[Items from a data source]
#####

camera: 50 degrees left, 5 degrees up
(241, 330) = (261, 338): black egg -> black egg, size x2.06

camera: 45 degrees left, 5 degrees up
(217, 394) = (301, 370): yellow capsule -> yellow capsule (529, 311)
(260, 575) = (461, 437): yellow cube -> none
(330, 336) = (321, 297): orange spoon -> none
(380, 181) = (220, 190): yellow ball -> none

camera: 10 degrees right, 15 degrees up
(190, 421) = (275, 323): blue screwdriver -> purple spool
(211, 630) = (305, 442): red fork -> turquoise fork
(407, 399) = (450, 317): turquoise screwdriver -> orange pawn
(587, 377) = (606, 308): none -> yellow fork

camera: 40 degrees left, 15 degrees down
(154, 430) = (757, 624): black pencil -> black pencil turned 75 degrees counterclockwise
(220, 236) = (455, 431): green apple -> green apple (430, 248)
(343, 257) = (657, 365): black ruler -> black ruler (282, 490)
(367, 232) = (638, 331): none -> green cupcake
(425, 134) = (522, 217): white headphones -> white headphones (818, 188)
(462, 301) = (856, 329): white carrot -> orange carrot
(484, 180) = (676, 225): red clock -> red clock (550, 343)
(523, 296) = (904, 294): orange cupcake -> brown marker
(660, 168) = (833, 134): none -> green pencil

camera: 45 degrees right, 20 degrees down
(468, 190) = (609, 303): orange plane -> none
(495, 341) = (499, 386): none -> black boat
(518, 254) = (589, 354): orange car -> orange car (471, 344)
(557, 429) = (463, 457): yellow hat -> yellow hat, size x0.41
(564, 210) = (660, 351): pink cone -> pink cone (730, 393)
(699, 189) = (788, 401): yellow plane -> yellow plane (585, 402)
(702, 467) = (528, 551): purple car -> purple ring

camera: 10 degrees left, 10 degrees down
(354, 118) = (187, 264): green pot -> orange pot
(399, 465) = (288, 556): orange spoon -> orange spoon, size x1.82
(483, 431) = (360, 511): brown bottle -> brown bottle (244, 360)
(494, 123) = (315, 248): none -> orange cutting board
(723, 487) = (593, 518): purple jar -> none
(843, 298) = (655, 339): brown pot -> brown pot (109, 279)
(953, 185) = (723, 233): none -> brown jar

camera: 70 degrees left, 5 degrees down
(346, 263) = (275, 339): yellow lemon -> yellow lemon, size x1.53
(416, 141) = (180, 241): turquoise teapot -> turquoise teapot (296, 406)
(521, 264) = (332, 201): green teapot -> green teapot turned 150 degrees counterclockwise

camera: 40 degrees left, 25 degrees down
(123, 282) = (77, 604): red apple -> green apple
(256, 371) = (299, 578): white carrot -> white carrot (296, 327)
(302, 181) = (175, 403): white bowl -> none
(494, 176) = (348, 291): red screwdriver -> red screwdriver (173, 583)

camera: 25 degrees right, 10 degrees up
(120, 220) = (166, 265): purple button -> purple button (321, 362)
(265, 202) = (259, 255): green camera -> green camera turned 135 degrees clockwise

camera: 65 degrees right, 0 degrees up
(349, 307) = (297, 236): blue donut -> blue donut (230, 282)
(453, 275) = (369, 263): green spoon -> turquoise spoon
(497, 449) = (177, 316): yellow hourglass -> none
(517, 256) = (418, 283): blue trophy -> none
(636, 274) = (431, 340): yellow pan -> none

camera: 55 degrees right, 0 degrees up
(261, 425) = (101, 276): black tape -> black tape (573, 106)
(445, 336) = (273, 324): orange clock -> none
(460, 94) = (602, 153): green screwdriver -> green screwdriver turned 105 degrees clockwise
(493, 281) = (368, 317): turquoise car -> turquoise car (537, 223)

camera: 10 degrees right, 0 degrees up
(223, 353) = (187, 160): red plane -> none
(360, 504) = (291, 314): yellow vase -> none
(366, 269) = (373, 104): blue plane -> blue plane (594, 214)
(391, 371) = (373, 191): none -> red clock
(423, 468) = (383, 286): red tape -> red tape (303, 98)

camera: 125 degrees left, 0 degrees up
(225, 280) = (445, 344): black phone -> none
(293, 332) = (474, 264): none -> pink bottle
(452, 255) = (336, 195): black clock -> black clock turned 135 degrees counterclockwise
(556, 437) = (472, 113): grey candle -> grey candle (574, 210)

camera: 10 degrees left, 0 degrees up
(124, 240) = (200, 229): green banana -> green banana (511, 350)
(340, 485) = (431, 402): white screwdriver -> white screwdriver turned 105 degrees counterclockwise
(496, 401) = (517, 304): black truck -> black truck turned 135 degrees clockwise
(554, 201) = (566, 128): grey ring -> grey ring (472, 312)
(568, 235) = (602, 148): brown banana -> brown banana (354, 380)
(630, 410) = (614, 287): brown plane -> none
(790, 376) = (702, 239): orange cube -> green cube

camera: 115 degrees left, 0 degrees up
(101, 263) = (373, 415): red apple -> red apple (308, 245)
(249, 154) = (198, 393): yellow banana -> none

#####

Using the records above, copy all lines that include the word "pencil".

(154, 430) = (757, 624): black pencil -> black pencil turned 75 degrees counterclockwise
(660, 168) = (833, 134): none -> green pencil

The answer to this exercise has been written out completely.